• _Required work_
Which lines of the records contain the word "none"? Copy each one.

Stored records:
*** Block opens ***

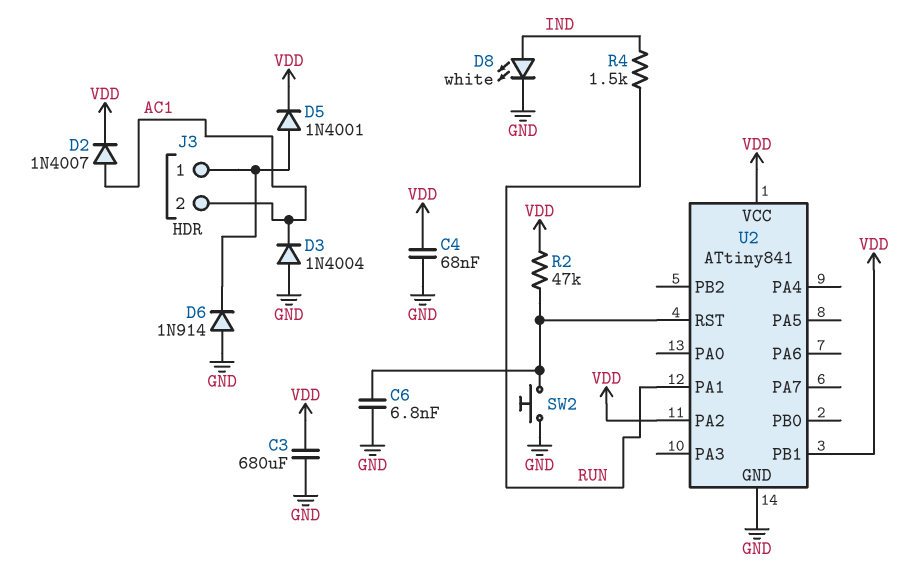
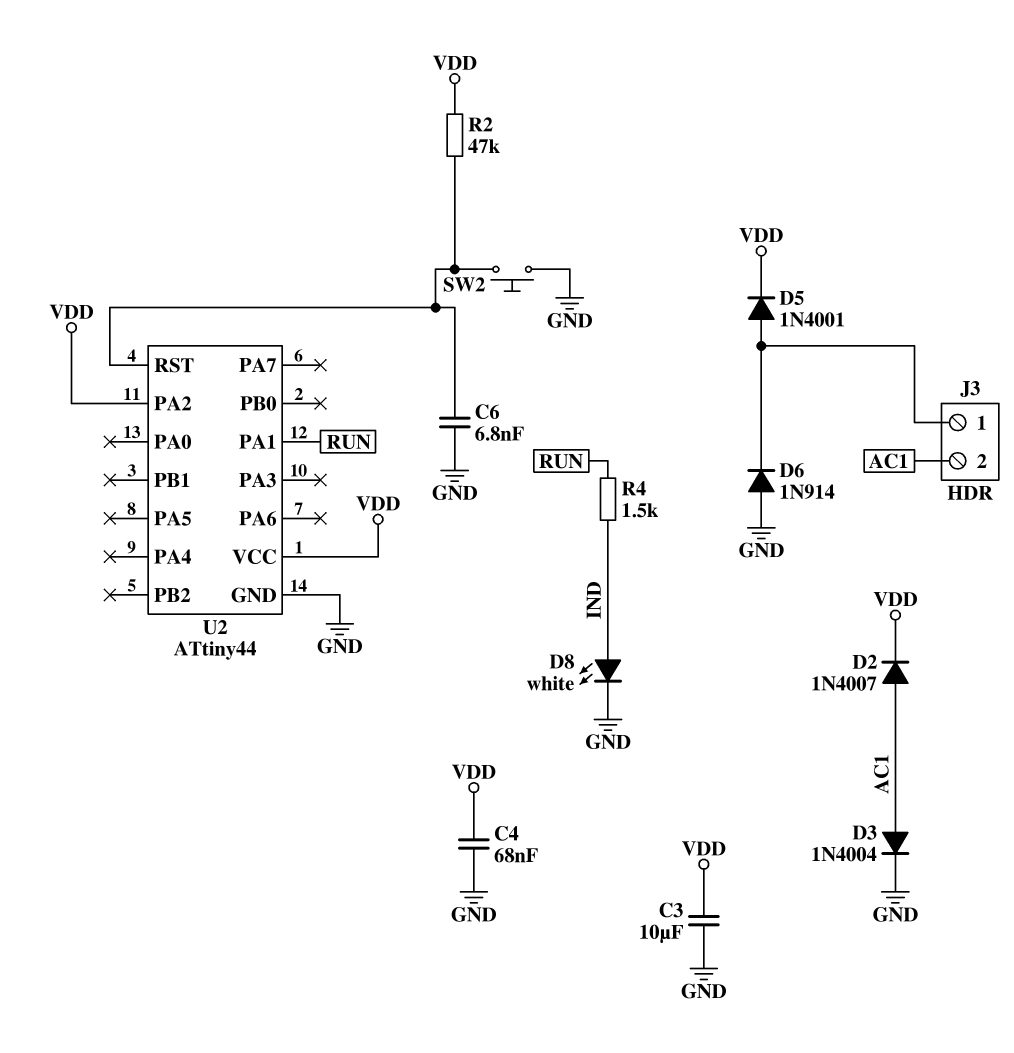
C3: 680uF (GND, VDD) -> 10uF (GND, VDD)
D3: diode 1N4004 (A GND, K AC1) -> diode 1N4004 (A AC1, K GND)
U2: ATtiny841 -> ATtiny44
U2 pin PB1: VDD -> none

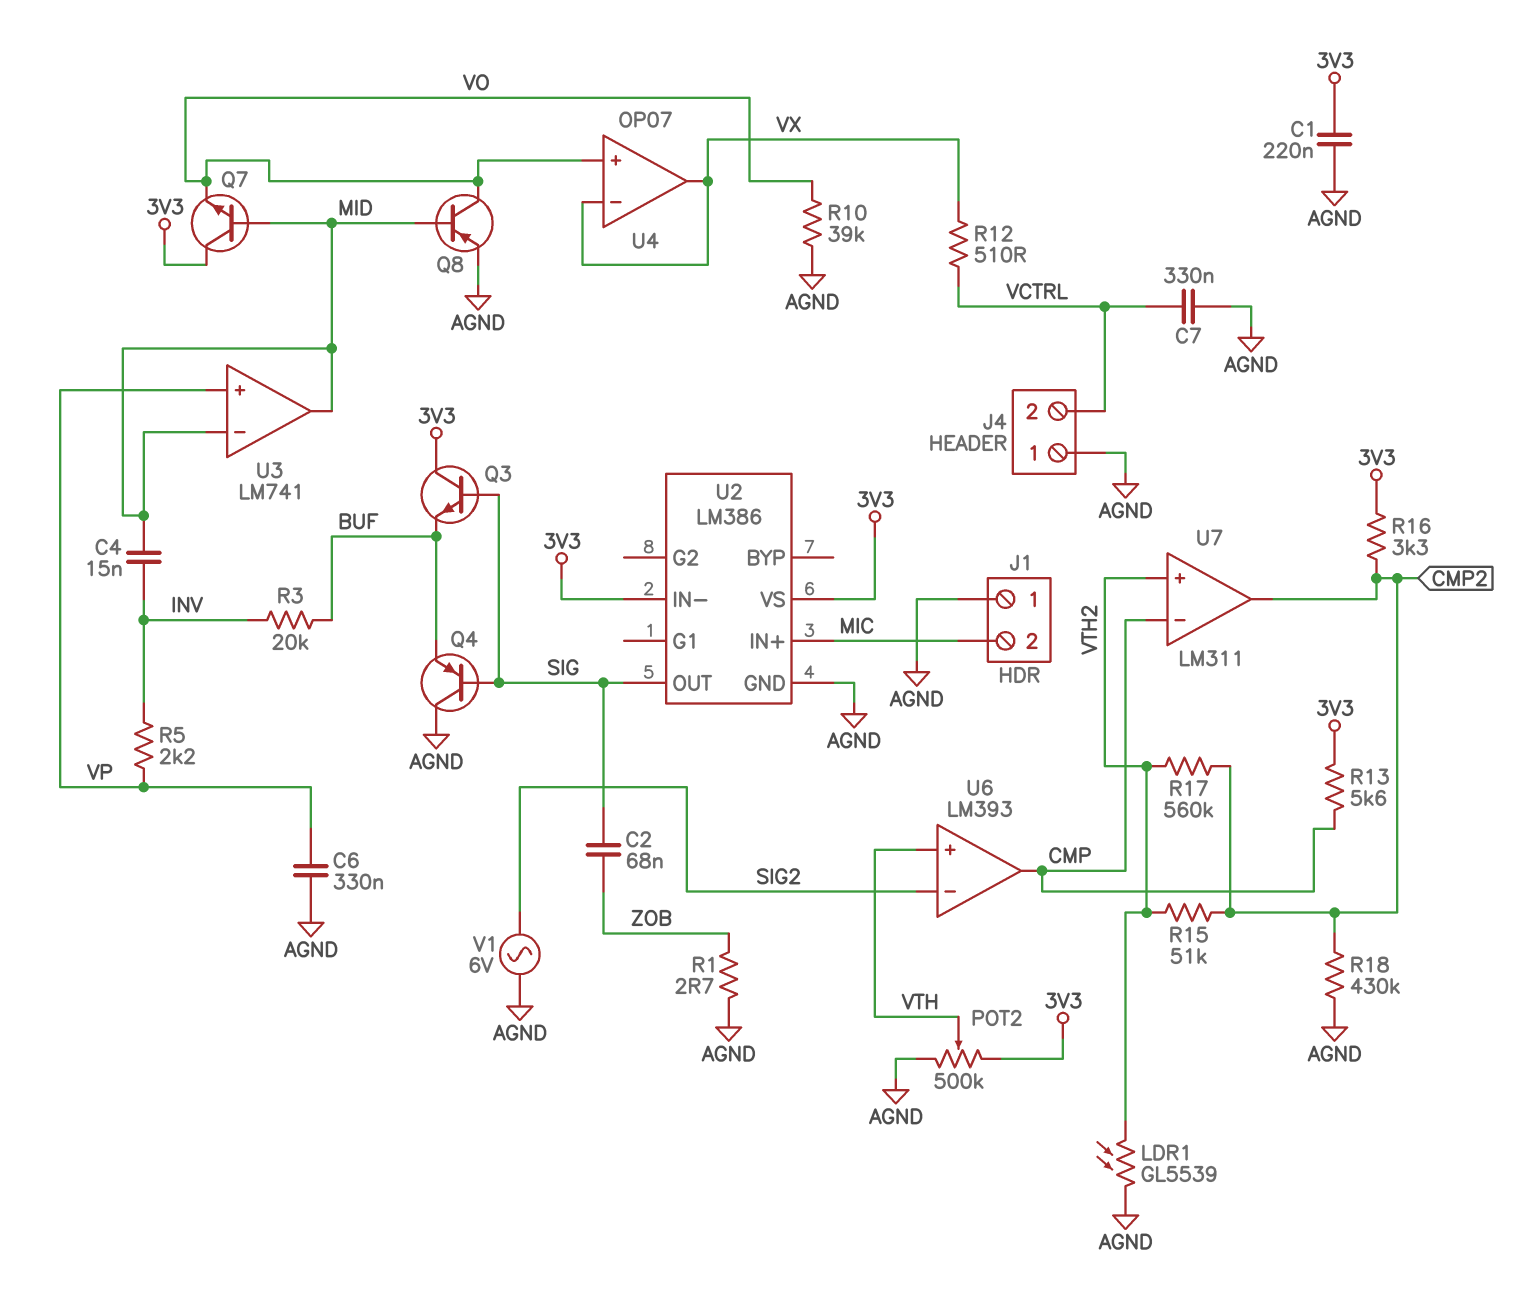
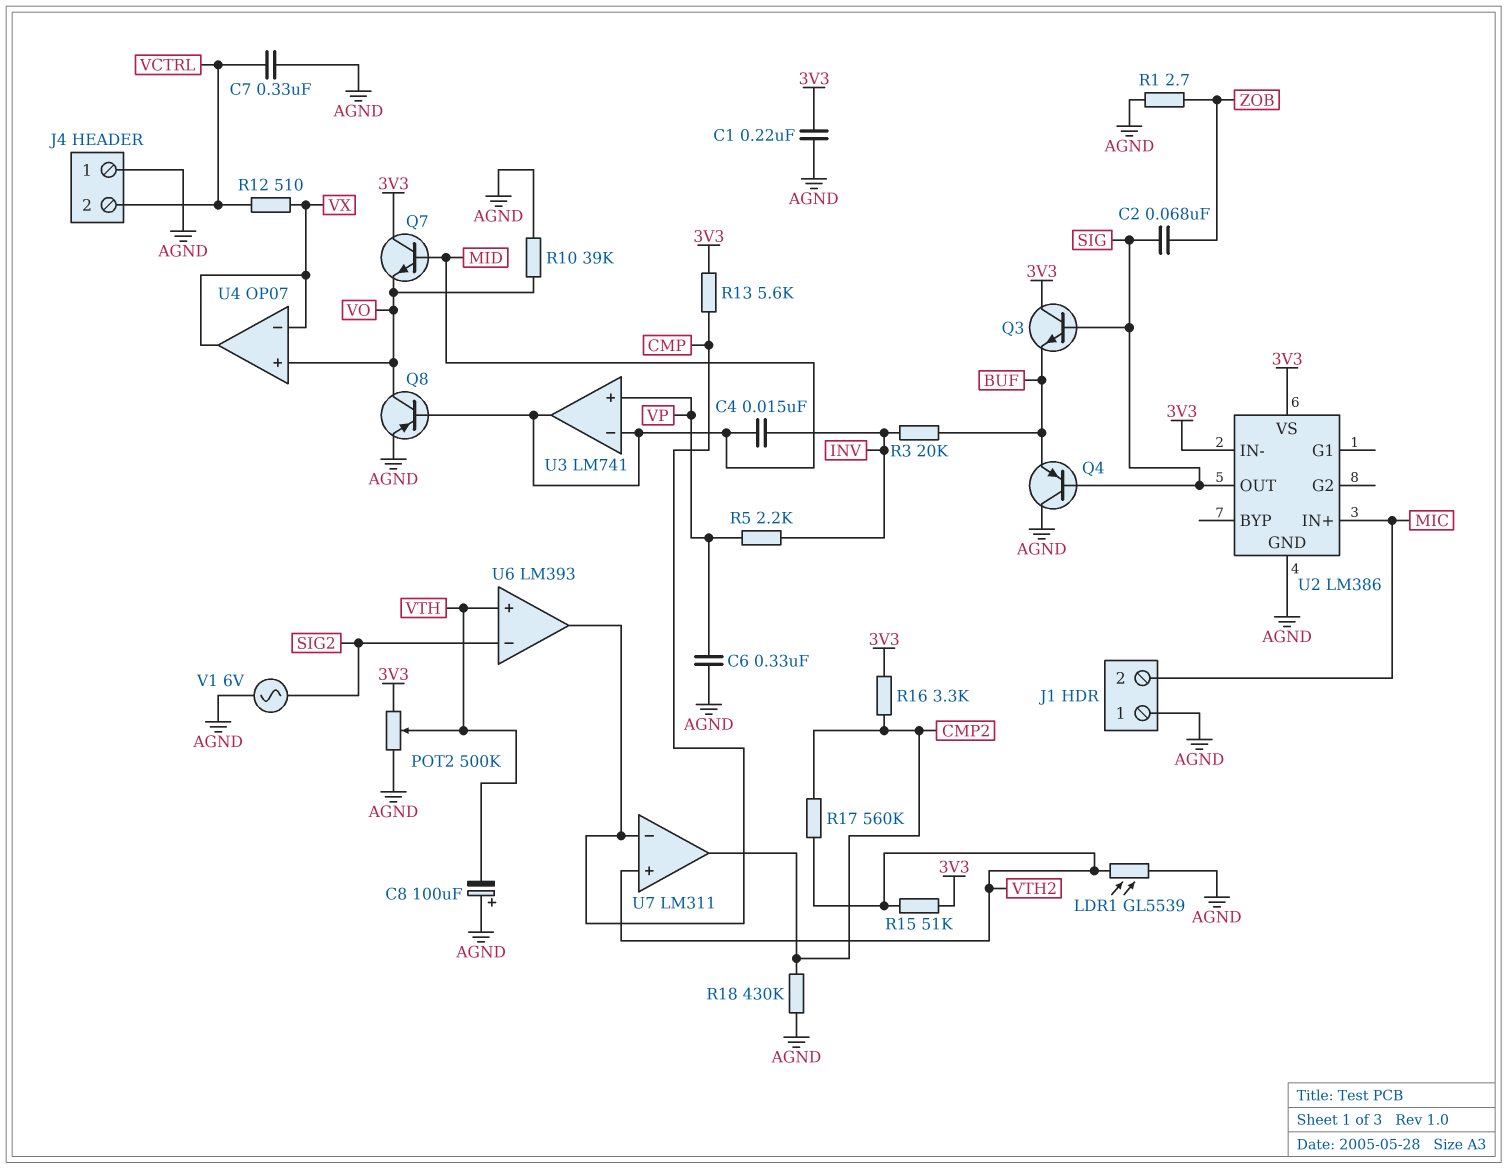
C8: none -> 100uF (plus AGND, minus VTH)
R15: 51k (CMP2, VTH2) -> 51k (3V3, VTH2)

*** Block closes ***

• _Solution to this problem_
U2 pin PB1: VDD -> none
C8: none -> 100uF (plus AGND, minus VTH)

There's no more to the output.